Records for the exercise:
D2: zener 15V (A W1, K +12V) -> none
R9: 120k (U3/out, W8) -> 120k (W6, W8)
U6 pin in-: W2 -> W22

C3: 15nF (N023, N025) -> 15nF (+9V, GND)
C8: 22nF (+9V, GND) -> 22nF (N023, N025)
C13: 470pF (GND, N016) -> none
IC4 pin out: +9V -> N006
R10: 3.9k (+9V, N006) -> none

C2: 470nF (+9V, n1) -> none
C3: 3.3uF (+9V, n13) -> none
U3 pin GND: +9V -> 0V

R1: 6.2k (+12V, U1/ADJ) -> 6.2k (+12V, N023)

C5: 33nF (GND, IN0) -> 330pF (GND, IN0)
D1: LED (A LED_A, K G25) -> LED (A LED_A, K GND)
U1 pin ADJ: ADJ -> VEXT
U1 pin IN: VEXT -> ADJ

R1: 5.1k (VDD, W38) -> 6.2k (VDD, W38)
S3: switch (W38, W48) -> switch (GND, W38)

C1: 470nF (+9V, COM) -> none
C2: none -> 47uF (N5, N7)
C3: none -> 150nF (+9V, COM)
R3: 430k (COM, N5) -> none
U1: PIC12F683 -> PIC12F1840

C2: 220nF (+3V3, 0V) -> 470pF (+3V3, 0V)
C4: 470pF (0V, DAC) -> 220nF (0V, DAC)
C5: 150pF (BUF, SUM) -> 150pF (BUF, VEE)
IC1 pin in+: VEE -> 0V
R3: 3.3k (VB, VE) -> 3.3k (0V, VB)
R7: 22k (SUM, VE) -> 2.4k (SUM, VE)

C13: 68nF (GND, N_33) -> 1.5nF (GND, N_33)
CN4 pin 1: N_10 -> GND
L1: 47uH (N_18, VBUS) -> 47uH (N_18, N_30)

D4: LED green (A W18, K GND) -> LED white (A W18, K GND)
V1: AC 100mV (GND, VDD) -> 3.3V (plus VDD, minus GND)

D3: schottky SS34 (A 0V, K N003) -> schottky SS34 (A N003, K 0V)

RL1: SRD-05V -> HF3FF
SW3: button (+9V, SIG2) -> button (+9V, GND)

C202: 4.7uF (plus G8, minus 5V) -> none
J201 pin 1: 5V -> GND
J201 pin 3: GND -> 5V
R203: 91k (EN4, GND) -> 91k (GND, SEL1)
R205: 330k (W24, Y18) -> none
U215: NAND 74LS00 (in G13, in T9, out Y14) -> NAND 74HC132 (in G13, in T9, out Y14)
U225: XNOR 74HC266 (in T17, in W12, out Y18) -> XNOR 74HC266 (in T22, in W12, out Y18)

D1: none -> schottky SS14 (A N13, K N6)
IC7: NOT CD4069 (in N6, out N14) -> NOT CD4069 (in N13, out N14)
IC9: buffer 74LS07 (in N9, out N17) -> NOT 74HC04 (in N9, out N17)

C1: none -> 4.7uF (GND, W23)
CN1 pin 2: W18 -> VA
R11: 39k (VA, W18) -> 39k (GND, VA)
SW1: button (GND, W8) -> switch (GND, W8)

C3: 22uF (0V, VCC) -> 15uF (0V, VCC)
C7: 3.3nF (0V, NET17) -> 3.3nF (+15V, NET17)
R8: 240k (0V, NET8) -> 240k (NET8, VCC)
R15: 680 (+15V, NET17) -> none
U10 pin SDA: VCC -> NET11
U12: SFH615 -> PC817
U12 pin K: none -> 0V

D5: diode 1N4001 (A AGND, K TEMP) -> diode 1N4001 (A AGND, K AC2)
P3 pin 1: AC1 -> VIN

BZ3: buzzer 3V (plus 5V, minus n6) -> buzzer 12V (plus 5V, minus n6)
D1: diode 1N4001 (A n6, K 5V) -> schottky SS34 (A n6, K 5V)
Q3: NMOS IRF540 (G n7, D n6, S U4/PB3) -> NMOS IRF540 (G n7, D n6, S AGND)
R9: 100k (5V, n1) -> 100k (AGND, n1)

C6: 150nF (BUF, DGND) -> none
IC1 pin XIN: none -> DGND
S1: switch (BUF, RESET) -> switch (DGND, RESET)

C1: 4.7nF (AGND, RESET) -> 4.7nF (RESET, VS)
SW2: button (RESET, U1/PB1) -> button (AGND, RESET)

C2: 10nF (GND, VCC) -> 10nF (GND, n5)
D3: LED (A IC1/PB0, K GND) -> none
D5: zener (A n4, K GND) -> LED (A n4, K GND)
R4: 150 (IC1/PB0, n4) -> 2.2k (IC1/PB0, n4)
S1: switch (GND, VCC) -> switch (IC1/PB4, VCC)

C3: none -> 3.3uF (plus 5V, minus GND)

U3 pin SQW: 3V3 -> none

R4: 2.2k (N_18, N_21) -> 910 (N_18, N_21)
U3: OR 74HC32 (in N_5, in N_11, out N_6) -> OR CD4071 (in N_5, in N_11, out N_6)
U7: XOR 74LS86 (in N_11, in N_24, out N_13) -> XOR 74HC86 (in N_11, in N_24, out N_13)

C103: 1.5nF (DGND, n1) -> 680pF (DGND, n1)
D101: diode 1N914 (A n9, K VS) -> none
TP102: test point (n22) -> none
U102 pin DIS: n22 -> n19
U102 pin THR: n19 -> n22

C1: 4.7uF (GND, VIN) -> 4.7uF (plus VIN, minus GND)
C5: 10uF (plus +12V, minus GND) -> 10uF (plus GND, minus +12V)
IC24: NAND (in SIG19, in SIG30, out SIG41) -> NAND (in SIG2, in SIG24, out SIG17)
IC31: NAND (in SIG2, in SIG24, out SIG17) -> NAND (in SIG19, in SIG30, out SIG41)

Task requirements: Copy every line of the material exactly, keeping all of it.

Result below:
D2: zener 15V (A W1, K +12V) -> none
R9: 120k (U3/out, W8) -> 120k (W6, W8)
U6 pin in-: W2 -> W22

C3: 15nF (N023, N025) -> 15nF (+9V, GND)
C8: 22nF (+9V, GND) -> 22nF (N023, N025)
C13: 470pF (GND, N016) -> none
IC4 pin out: +9V -> N006
R10: 3.9k (+9V, N006) -> none

C2: 470nF (+9V, n1) -> none
C3: 3.3uF (+9V, n13) -> none
U3 pin GND: +9V -> 0V

R1: 6.2k (+12V, U1/ADJ) -> 6.2k (+12V, N023)

C5: 33nF (GND, IN0) -> 330pF (GND, IN0)
D1: LED (A LED_A, K G25) -> LED (A LED_A, K GND)
U1 pin ADJ: ADJ -> VEXT
U1 pin IN: VEXT -> ADJ

R1: 5.1k (VDD, W38) -> 6.2k (VDD, W38)
S3: switch (W38, W48) -> switch (GND, W38)

C1: 470nF (+9V, COM) -> none
C2: none -> 47uF (N5, N7)
C3: none -> 150nF (+9V, COM)
R3: 430k (COM, N5) -> none
U1: PIC12F683 -> PIC12F1840

C2: 220nF (+3V3, 0V) -> 470pF (+3V3, 0V)
C4: 470pF (0V, DAC) -> 220nF (0V, DAC)
C5: 150pF (BUF, SUM) -> 150pF (BUF, VEE)
IC1 pin in+: VEE -> 0V
R3: 3.3k (VB, VE) -> 3.3k (0V, VB)
R7: 22k (SUM, VE) -> 2.4k (SUM, VE)

C13: 68nF (GND, N_33) -> 1.5nF (GND, N_33)
CN4 pin 1: N_10 -> GND
L1: 47uH (N_18, VBUS) -> 47uH (N_18, N_30)

D4: LED green (A W18, K GND) -> LED white (A W18, K GND)
V1: AC 100mV (GND, VDD) -> 3.3V (plus VDD, minus GND)

D3: schottky SS34 (A 0V, K N003) -> schottky SS34 (A N003, K 0V)

RL1: SRD-05V -> HF3FF
SW3: button (+9V, SIG2) -> button (+9V, GND)

C202: 4.7uF (plus G8, minus 5V) -> none
J201 pin 1: 5V -> GND
J201 pin 3: GND -> 5V
R203: 91k (EN4, GND) -> 91k (GND, SEL1)
R205: 330k (W24, Y18) -> none
U215: NAND 74LS00 (in G13, in T9, out Y14) -> NAND 74HC132 (in G13, in T9, out Y14)
U225: XNOR 74HC266 (in T17, in W12, out Y18) -> XNOR 74HC266 (in T22, in W12, out Y18)

D1: none -> schottky SS14 (A N13, K N6)
IC7: NOT CD4069 (in N6, out N14) -> NOT CD4069 (in N13, out N14)
IC9: buffer 74LS07 (in N9, out N17) -> NOT 74HC04 (in N9, out N17)

C1: none -> 4.7uF (GND, W23)
CN1 pin 2: W18 -> VA
R11: 39k (VA, W18) -> 39k (GND, VA)
SW1: button (GND, W8) -> switch (GND, W8)

C3: 22uF (0V, VCC) -> 15uF (0V, VCC)
C7: 3.3nF (0V, NET17) -> 3.3nF (+15V, NET17)
R8: 240k (0V, NET8) -> 240k (NET8, VCC)
R15: 680 (+15V, NET17) -> none
U10 pin SDA: VCC -> NET11
U12: SFH615 -> PC817
U12 pin K: none -> 0V

D5: diode 1N4001 (A AGND, K TEMP) -> diode 1N4001 (A AGND, K AC2)
P3 pin 1: AC1 -> VIN

BZ3: buzzer 3V (plus 5V, minus n6) -> buzzer 12V (plus 5V, minus n6)
D1: diode 1N4001 (A n6, K 5V) -> schottky SS34 (A n6, K 5V)
Q3: NMOS IRF540 (G n7, D n6, S U4/PB3) -> NMOS IRF540 (G n7, D n6, S AGND)
R9: 100k (5V, n1) -> 100k (AGND, n1)

C6: 150nF (BUF, DGND) -> none
IC1 pin XIN: none -> DGND
S1: switch (BUF, RESET) -> switch (DGND, RESET)

C1: 4.7nF (AGND, RESET) -> 4.7nF (RESET, VS)
SW2: button (RESET, U1/PB1) -> button (AGND, RESET)

C2: 10nF (GND, VCC) -> 10nF (GND, n5)
D3: LED (A IC1/PB0, K GND) -> none
D5: zener (A n4, K GND) -> LED (A n4, K GND)
R4: 150 (IC1/PB0, n4) -> 2.2k (IC1/PB0, n4)
S1: switch (GND, VCC) -> switch (IC1/PB4, VCC)

C3: none -> 3.3uF (plus 5V, minus GND)

U3 pin SQW: 3V3 -> none

R4: 2.2k (N_18, N_21) -> 910 (N_18, N_21)
U3: OR 74HC32 (in N_5, in N_11, out N_6) -> OR CD4071 (in N_5, in N_11, out N_6)
U7: XOR 74LS86 (in N_11, in N_24, out N_13) -> XOR 74HC86 (in N_11, in N_24, out N_13)

C103: 1.5nF (DGND, n1) -> 680pF (DGND, n1)
D101: diode 1N914 (A n9, K VS) -> none
TP102: test point (n22) -> none
U102 pin DIS: n22 -> n19
U102 pin THR: n19 -> n22

C1: 4.7uF (GND, VIN) -> 4.7uF (plus VIN, minus GND)
C5: 10uF (plus +12V, minus GND) -> 10uF (plus GND, minus +12V)
IC24: NAND (in SIG19, in SIG30, out SIG41) -> NAND (in SIG2, in SIG24, out SIG17)
IC31: NAND (in SIG2, in SIG24, out SIG17) -> NAND (in SIG19, in SIG30, out SIG41)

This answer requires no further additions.